### Records from a data collection
-- -- --
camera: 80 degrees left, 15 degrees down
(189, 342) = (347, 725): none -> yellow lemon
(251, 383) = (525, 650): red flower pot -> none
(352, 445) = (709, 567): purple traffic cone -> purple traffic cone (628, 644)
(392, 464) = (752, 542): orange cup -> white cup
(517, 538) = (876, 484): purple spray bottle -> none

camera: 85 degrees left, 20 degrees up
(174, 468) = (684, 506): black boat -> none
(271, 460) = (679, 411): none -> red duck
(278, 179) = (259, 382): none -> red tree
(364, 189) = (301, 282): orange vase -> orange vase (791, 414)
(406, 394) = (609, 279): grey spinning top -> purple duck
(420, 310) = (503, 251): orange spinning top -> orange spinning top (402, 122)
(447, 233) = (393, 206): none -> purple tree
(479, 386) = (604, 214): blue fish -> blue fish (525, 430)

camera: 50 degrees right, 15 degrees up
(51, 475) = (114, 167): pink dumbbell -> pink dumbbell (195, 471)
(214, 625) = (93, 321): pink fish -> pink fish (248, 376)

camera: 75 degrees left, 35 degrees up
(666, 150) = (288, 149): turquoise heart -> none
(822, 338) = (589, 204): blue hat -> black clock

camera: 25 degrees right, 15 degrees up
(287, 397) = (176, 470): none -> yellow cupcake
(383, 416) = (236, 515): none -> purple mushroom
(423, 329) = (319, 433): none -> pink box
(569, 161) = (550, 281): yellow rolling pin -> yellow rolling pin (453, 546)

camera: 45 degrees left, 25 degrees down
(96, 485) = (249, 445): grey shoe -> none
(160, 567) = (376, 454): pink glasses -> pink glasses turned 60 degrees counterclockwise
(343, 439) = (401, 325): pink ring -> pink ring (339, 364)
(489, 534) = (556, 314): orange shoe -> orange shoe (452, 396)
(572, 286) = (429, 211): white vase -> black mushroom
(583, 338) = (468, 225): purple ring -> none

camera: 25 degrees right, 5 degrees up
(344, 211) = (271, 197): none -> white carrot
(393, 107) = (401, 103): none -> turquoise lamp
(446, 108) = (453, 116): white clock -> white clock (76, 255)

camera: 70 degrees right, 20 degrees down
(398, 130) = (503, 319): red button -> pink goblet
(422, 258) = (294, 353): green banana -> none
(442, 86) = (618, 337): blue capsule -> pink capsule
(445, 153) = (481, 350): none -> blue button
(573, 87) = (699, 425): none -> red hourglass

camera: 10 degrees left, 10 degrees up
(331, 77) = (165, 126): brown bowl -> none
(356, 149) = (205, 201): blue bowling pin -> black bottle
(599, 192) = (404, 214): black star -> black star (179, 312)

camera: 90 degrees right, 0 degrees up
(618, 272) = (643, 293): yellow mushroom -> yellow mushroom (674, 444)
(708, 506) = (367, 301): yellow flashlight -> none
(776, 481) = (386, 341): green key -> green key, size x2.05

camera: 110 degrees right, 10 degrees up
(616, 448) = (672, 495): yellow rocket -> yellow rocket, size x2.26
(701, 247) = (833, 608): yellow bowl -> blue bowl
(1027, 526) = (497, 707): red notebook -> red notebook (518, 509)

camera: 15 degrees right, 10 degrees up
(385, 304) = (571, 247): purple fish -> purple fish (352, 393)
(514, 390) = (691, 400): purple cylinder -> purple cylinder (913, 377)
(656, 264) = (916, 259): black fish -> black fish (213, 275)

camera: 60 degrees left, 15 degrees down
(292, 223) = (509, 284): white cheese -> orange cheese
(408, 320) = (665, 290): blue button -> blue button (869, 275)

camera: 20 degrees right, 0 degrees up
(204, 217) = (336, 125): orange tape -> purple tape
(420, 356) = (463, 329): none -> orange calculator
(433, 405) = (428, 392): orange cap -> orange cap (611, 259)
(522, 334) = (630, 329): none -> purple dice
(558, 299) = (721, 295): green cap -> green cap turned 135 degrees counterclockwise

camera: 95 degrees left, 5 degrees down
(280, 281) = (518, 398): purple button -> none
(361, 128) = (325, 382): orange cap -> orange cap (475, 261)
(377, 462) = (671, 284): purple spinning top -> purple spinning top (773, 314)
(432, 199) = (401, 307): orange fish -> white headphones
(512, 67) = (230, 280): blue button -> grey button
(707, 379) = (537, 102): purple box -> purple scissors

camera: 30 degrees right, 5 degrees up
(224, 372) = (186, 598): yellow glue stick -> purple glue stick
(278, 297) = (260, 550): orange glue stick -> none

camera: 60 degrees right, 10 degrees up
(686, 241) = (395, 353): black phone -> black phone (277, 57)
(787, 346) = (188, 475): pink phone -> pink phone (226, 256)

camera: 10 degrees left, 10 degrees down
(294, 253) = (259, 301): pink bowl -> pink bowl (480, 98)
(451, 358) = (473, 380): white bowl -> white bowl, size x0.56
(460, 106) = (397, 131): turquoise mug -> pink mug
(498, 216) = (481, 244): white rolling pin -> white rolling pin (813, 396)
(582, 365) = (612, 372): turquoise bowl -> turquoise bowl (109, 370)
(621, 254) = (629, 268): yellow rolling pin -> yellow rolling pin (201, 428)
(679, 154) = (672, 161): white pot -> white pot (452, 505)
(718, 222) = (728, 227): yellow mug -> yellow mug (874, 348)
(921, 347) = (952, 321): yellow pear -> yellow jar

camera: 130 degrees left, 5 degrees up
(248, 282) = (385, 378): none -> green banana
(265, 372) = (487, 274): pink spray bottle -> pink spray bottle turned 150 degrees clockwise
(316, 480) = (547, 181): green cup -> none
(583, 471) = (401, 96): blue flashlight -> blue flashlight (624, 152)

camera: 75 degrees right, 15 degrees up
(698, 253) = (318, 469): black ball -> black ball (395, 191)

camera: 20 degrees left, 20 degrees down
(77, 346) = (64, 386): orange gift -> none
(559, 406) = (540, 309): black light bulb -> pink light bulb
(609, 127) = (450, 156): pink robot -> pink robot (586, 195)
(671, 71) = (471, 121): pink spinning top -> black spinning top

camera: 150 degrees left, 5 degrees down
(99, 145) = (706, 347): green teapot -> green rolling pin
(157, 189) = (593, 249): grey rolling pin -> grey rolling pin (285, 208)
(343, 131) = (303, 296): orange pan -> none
-- -- --
### REQUIRED ACTION
Return every line of the preceding records in which the word "glue" appears.

### TASK OUTPUT
(224, 372) = (186, 598): yellow glue stick -> purple glue stick
(278, 297) = (260, 550): orange glue stick -> none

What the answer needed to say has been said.